What this task involves: Among the records that follow, find the line with "JP6 pin 1: none -> GND" and the line with "U5: NOT (in". Set down those lines and all lines between them exactly, without adding anything.

Segment Start: Source material

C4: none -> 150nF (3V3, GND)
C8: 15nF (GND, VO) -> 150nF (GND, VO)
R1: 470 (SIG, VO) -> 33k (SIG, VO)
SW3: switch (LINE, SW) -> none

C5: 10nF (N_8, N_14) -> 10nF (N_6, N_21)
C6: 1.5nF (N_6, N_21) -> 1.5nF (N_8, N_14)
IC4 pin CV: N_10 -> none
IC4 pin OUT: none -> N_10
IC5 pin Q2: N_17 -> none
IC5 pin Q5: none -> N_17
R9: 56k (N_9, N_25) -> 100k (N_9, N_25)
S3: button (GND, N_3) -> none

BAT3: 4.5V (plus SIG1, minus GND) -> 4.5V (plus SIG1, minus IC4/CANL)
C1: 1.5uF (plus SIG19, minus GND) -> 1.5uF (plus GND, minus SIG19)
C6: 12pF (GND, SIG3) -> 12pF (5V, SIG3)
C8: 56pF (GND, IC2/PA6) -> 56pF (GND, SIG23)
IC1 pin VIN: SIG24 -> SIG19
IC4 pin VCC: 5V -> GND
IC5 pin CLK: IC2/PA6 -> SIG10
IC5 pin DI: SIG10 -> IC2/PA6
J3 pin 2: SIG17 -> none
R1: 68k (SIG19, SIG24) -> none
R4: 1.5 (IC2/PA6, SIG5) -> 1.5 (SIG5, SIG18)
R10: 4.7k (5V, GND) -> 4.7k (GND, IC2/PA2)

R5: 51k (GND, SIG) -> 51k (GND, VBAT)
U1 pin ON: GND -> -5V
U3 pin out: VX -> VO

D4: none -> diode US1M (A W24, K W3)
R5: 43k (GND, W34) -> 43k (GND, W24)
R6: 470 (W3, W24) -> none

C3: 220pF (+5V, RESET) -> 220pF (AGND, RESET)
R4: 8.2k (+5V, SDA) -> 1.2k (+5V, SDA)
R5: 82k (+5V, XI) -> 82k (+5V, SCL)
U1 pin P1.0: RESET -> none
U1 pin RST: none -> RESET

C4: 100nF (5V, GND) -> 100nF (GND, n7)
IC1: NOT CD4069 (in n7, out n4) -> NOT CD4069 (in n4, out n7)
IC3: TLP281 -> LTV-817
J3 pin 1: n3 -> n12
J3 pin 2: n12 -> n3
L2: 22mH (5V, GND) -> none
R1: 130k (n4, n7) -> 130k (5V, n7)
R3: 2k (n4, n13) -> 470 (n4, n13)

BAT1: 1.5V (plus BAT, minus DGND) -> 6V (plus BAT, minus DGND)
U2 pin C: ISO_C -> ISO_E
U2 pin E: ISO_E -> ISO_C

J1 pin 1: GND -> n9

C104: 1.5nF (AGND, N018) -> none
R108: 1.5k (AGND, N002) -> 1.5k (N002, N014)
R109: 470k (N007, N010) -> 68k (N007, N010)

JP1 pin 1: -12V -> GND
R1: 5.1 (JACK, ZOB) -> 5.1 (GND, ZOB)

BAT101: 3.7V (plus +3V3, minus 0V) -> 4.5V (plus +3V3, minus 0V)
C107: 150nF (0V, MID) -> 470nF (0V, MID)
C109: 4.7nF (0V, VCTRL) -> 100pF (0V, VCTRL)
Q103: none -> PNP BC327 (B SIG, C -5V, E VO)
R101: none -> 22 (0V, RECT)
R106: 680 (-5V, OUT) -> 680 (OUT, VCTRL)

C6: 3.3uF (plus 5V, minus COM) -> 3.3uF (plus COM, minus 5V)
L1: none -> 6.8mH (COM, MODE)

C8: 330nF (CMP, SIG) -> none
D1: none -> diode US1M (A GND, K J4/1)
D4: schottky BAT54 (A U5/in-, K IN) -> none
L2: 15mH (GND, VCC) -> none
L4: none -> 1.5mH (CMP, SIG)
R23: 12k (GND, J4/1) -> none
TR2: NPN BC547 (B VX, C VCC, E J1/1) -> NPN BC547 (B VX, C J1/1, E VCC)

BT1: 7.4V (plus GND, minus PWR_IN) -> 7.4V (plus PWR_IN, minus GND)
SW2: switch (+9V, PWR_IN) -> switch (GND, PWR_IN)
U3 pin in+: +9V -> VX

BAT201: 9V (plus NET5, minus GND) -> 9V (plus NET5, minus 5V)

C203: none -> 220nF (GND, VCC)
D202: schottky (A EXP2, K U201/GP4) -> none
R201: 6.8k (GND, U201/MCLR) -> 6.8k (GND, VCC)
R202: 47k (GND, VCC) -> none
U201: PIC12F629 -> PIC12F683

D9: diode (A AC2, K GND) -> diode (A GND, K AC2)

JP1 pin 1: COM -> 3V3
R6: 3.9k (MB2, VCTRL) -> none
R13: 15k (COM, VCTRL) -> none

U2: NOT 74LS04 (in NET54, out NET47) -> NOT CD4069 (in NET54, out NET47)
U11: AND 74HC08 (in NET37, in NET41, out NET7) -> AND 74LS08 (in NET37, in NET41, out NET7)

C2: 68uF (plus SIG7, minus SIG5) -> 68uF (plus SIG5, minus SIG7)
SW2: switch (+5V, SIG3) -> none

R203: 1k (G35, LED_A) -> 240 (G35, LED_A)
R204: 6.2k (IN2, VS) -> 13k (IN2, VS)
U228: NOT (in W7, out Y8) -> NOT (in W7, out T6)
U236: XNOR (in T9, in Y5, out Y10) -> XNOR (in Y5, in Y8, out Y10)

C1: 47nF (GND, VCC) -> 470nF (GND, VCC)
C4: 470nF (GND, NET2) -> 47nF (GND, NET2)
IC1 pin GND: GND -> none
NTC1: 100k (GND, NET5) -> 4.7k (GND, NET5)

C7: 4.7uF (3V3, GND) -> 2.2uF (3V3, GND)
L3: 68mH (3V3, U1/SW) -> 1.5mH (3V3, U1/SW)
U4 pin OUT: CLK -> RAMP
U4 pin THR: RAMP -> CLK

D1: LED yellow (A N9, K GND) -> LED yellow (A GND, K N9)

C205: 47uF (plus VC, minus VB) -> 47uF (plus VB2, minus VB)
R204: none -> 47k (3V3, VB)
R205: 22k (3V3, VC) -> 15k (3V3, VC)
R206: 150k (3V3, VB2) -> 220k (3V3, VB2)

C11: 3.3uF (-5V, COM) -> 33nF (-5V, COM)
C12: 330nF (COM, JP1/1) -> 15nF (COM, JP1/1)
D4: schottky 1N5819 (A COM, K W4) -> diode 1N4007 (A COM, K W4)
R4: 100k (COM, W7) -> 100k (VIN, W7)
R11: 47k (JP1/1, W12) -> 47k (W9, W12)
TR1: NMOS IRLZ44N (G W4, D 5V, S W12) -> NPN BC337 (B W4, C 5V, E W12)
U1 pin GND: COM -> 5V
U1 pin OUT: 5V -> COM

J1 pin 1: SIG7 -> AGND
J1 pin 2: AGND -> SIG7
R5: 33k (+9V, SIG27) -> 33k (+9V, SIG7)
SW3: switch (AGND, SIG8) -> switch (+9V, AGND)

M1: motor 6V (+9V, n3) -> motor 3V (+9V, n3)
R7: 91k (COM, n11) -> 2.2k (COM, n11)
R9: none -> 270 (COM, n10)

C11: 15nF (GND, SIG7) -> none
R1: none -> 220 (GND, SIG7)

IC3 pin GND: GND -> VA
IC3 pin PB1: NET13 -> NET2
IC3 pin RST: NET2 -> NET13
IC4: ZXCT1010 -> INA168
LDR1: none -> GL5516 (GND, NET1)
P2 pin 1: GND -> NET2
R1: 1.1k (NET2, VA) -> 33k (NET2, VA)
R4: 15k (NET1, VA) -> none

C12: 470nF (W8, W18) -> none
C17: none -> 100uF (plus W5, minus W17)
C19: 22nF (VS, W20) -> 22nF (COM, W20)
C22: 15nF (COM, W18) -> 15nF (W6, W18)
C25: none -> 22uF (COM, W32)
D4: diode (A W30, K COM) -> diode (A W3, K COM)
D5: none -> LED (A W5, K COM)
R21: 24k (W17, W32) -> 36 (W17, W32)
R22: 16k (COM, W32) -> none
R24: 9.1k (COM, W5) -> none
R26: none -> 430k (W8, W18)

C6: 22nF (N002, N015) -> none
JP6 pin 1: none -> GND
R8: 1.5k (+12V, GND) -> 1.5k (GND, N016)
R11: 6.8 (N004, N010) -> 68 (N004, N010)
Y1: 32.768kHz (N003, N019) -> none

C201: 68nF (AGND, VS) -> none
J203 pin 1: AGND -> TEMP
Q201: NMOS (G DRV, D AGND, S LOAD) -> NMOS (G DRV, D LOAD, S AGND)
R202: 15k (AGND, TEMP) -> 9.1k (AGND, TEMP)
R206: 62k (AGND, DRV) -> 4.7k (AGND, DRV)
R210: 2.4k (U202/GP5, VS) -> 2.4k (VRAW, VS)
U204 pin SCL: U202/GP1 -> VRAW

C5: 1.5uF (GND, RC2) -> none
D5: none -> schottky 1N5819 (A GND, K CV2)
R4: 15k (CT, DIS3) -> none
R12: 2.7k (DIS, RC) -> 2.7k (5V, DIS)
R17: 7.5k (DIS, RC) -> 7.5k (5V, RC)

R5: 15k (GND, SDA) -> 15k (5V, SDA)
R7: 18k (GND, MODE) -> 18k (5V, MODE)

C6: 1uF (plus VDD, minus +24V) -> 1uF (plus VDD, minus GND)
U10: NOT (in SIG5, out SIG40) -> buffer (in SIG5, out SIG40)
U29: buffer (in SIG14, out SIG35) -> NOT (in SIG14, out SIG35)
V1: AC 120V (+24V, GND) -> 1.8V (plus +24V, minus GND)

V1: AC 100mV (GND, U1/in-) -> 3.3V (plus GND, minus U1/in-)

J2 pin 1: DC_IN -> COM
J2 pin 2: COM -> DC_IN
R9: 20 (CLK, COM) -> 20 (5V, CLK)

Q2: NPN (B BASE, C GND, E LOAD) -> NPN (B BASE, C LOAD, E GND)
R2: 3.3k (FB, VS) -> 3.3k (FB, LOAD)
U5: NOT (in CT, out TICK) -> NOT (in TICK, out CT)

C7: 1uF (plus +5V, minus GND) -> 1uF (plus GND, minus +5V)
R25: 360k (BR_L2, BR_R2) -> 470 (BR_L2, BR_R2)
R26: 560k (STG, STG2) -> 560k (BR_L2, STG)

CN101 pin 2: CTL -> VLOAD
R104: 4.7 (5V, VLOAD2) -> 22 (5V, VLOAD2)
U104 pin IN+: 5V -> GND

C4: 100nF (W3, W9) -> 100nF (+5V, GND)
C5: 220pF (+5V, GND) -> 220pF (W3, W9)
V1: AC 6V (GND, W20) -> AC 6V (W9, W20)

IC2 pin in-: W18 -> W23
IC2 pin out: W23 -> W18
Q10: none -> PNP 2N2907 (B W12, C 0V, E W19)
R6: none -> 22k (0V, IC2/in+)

Segment End: Source material

Exercise solution:
JP6 pin 1: none -> GND
R8: 1.5k (+12V, GND) -> 1.5k (GND, N016)
R11: 6.8 (N004, N010) -> 68 (N004, N010)
Y1: 32.768kHz (N003, N019) -> none

C201: 68nF (AGND, VS) -> none
J203 pin 1: AGND -> TEMP
Q201: NMOS (G DRV, D AGND, S LOAD) -> NMOS (G DRV, D LOAD, S AGND)
R202: 15k (AGND, TEMP) -> 9.1k (AGND, TEMP)
R206: 62k (AGND, DRV) -> 4.7k (AGND, DRV)
R210: 2.4k (U202/GP5, VS) -> 2.4k (VRAW, VS)
U204 pin SCL: U202/GP1 -> VRAW

C5: 1.5uF (GND, RC2) -> none
D5: none -> schottky 1N5819 (A GND, K CV2)
R4: 15k (CT, DIS3) -> none
R12: 2.7k (DIS, RC) -> 2.7k (5V, DIS)
R17: 7.5k (DIS, RC) -> 7.5k (5V, RC)

R5: 15k (GND, SDA) -> 15k (5V, SDA)
R7: 18k (GND, MODE) -> 18k (5V, MODE)

C6: 1uF (plus VDD, minus +24V) -> 1uF (plus VDD, minus GND)
U10: NOT (in SIG5, out SIG40) -> buffer (in SIG5, out SIG40)
U29: buffer (in SIG14, out SIG35) -> NOT (in SIG14, out SIG35)
V1: AC 120V (+24V, GND) -> 1.8V (plus +24V, minus GND)

V1: AC 100mV (GND, U1/in-) -> 3.3V (plus GND, minus U1/in-)

J2 pin 1: DC_IN -> COM
J2 pin 2: COM -> DC_IN
R9: 20 (CLK, COM) -> 20 (5V, CLK)

Q2: NPN (B BASE, C GND, E LOAD) -> NPN (B BASE, C LOAD, E GND)
R2: 3.3k (FB, VS) -> 3.3k (FB, LOAD)
U5: NOT (in CT, out TICK) -> NOT (in TICK, out CT)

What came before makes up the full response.